SOURCE MATERIAL START

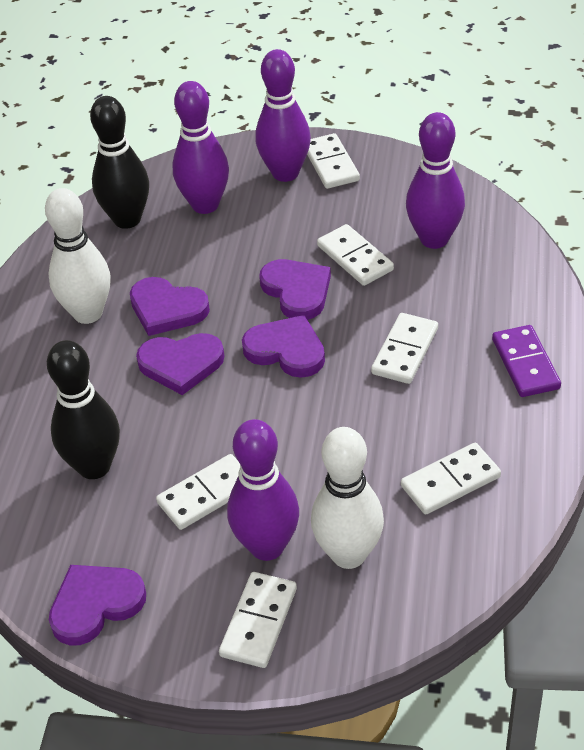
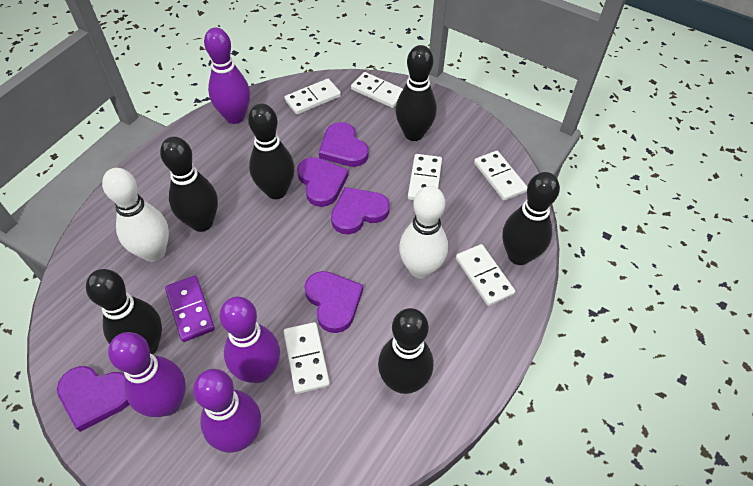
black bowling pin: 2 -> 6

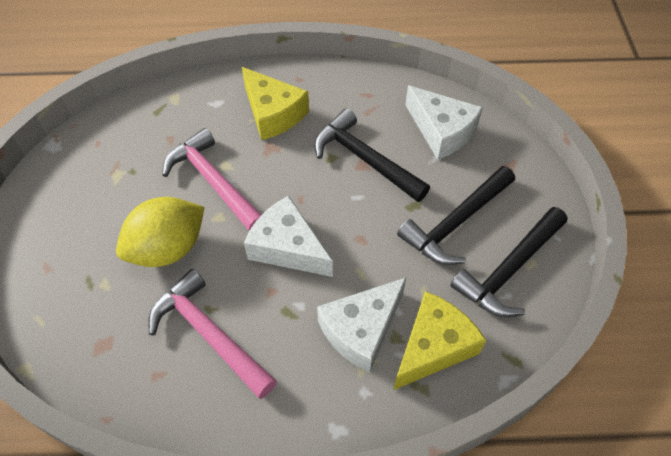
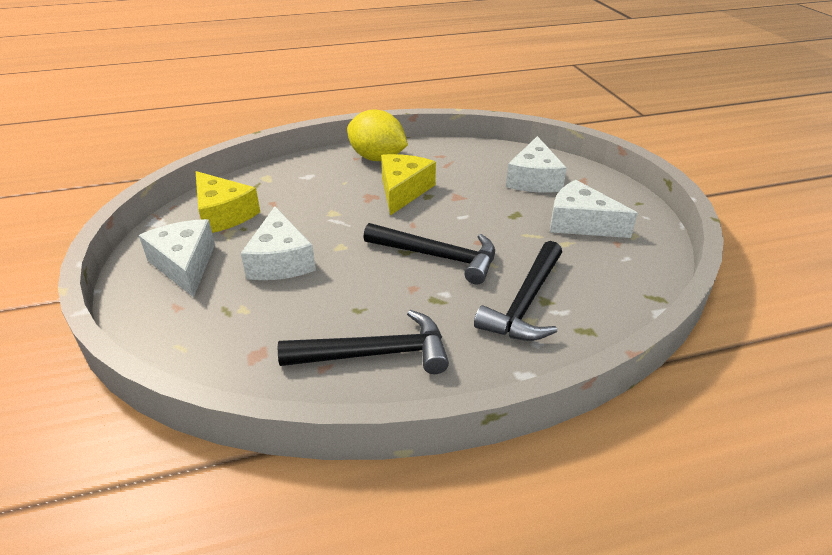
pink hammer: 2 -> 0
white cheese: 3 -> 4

SOURCE MATERIAL END
SOURCE MATERIAL START

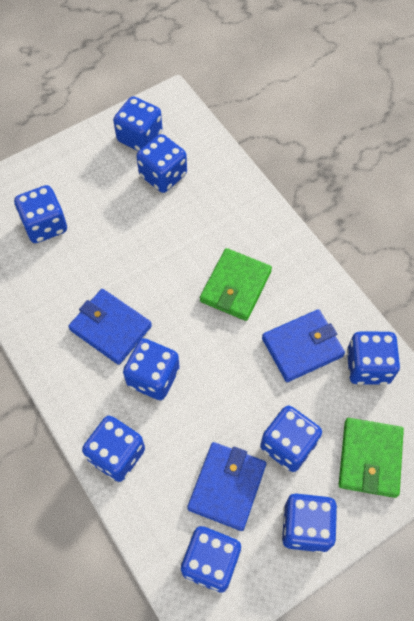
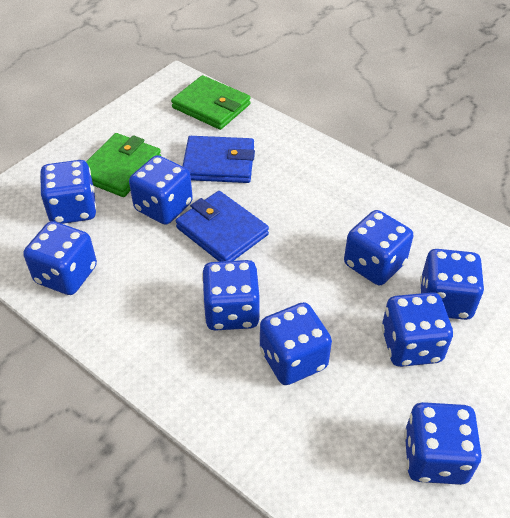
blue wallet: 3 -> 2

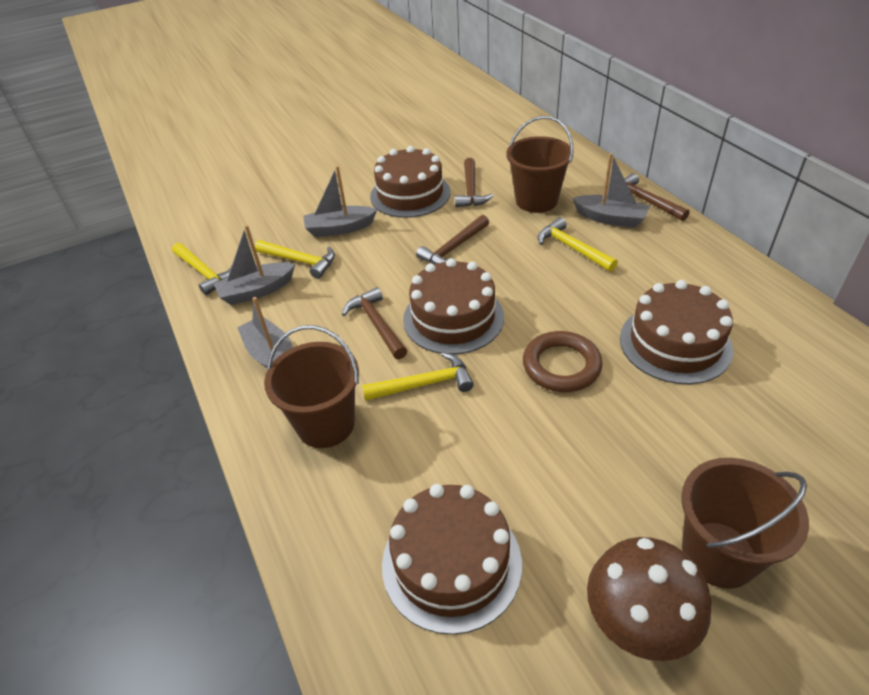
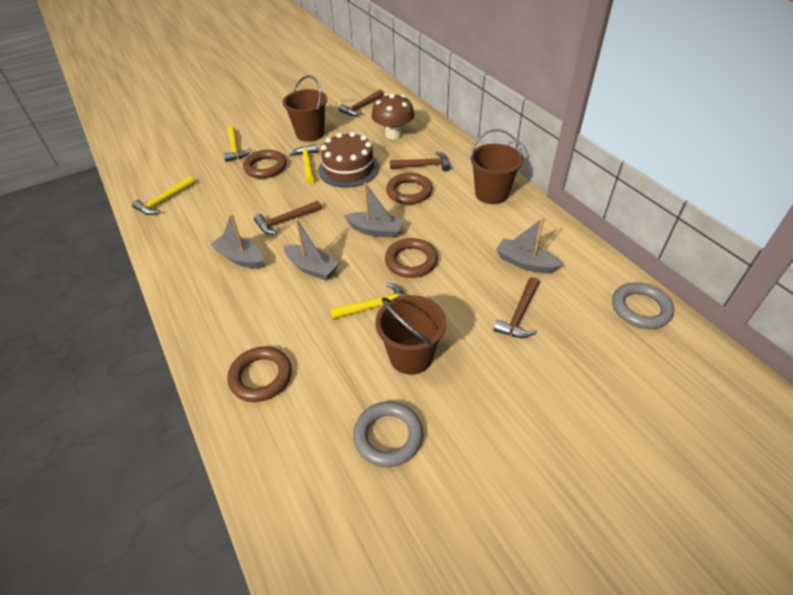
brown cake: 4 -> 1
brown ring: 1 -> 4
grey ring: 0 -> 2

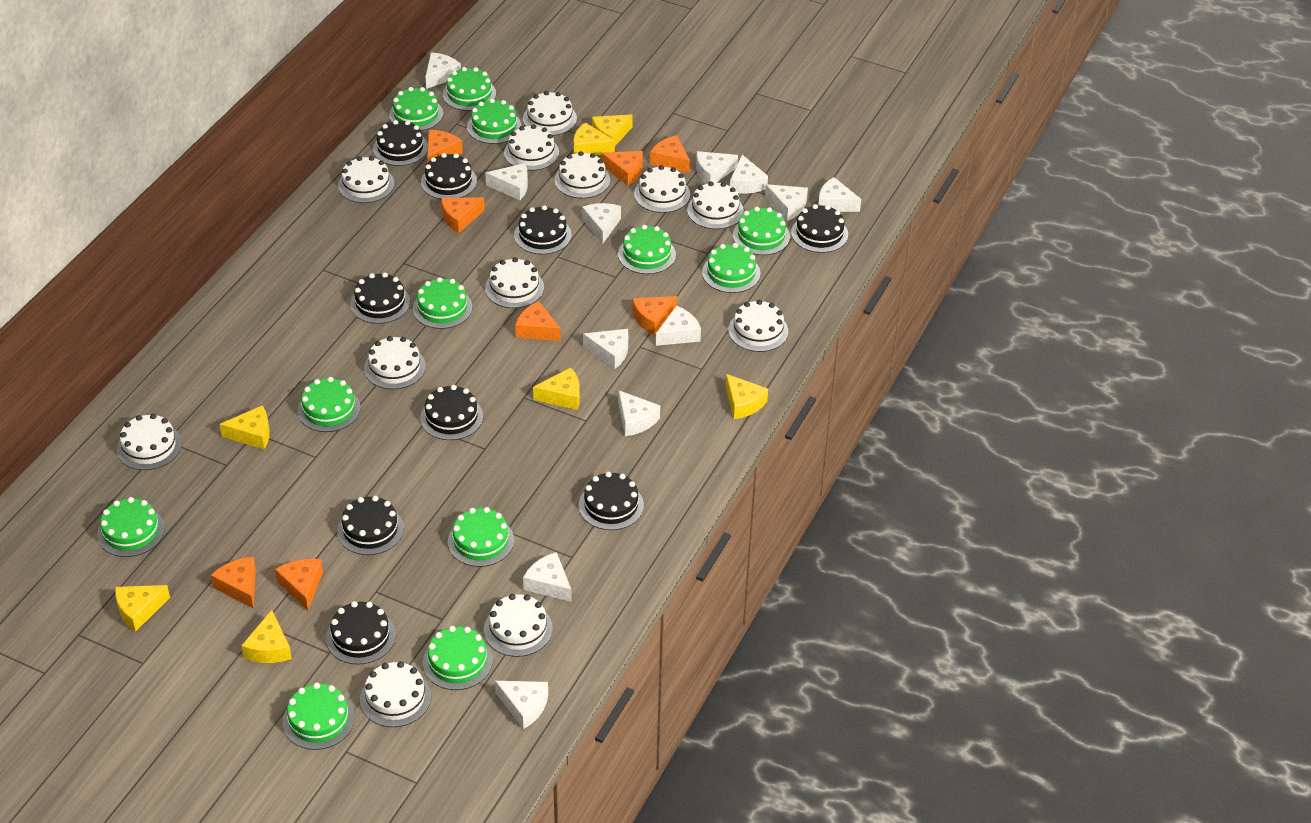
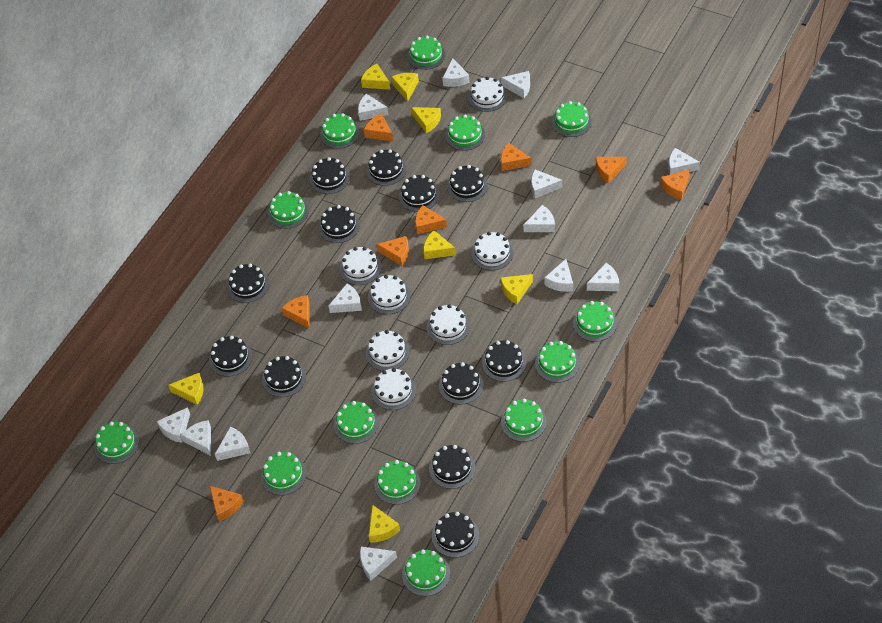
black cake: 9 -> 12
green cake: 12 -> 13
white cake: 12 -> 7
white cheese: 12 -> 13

SOURCE MATERIAL END

PROBLEM — For this exercise, find all lines in the records containing the word "cake" and copy them.

SOLUTION TO THIS EXERCISE —
brown cake: 4 -> 1
black cake: 9 -> 12
green cake: 12 -> 13
white cake: 12 -> 7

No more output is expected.